Work required
Go through the lines below and copy any that hold the string "spoon".

Exercise data
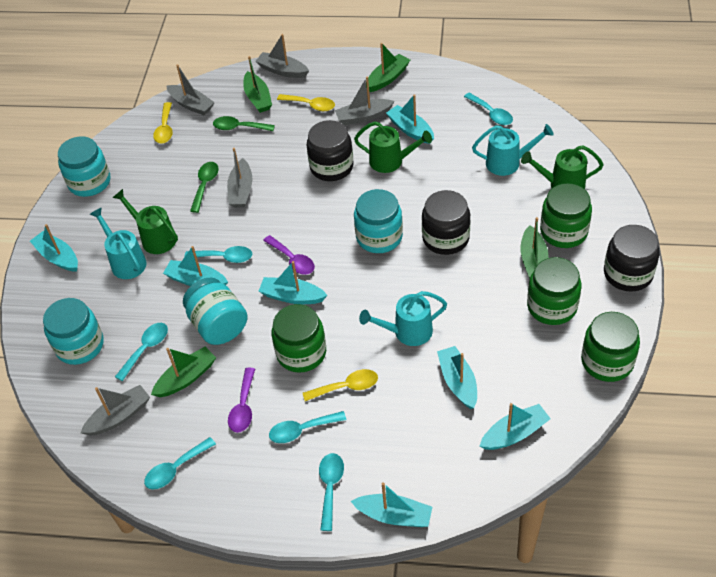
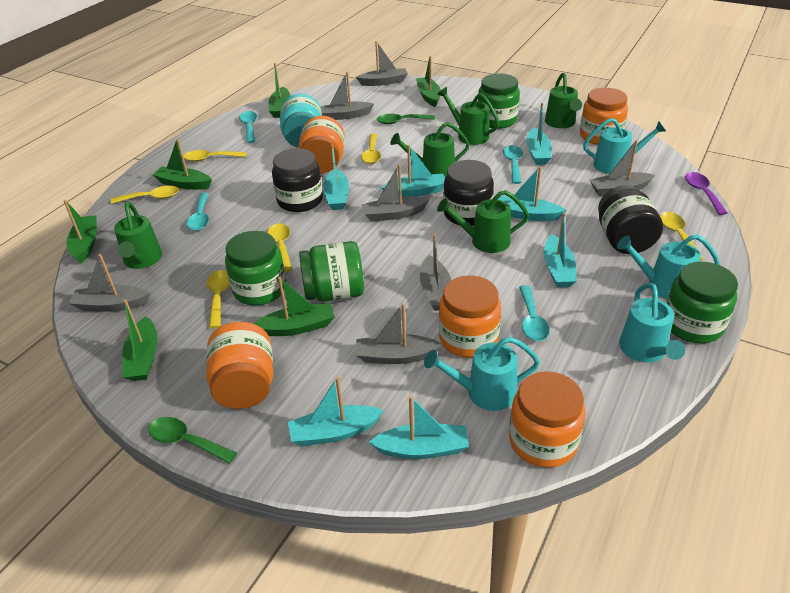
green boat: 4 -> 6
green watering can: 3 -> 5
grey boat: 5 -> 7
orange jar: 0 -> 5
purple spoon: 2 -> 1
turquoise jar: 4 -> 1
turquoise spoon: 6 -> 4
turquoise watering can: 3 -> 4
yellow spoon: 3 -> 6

...

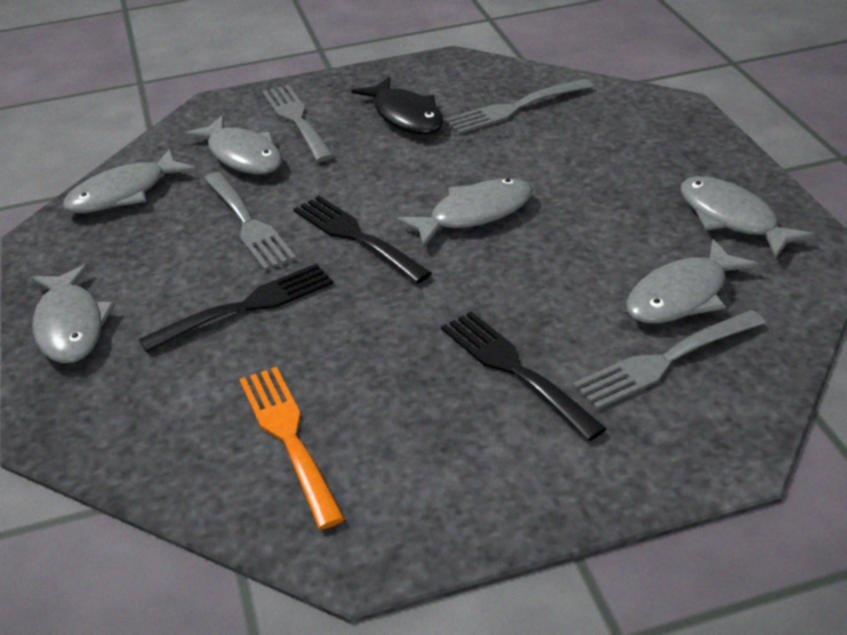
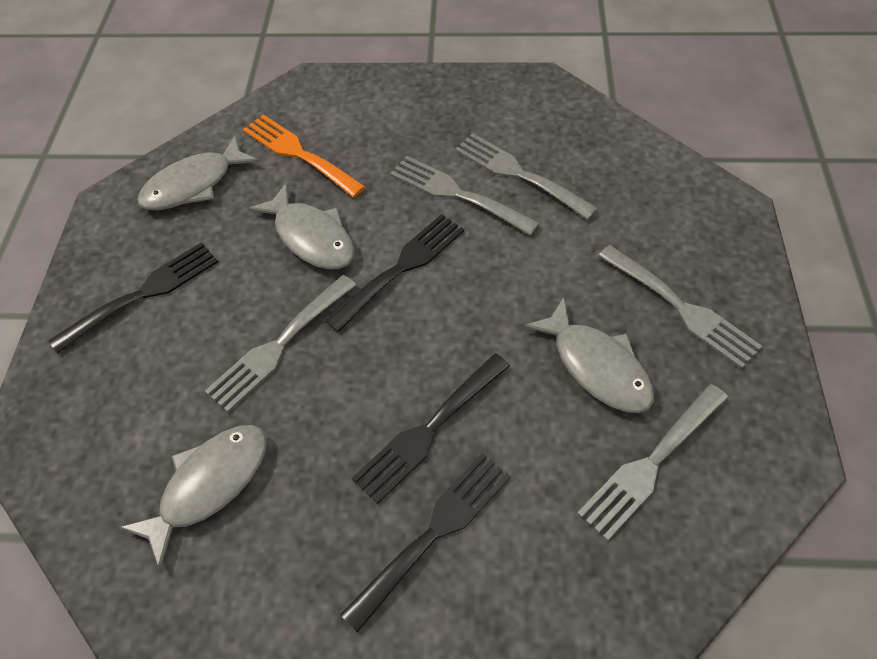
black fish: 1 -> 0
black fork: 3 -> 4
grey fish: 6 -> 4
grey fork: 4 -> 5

Exercise solution
purple spoon: 2 -> 1
turquoise spoon: 6 -> 4
yellow spoon: 3 -> 6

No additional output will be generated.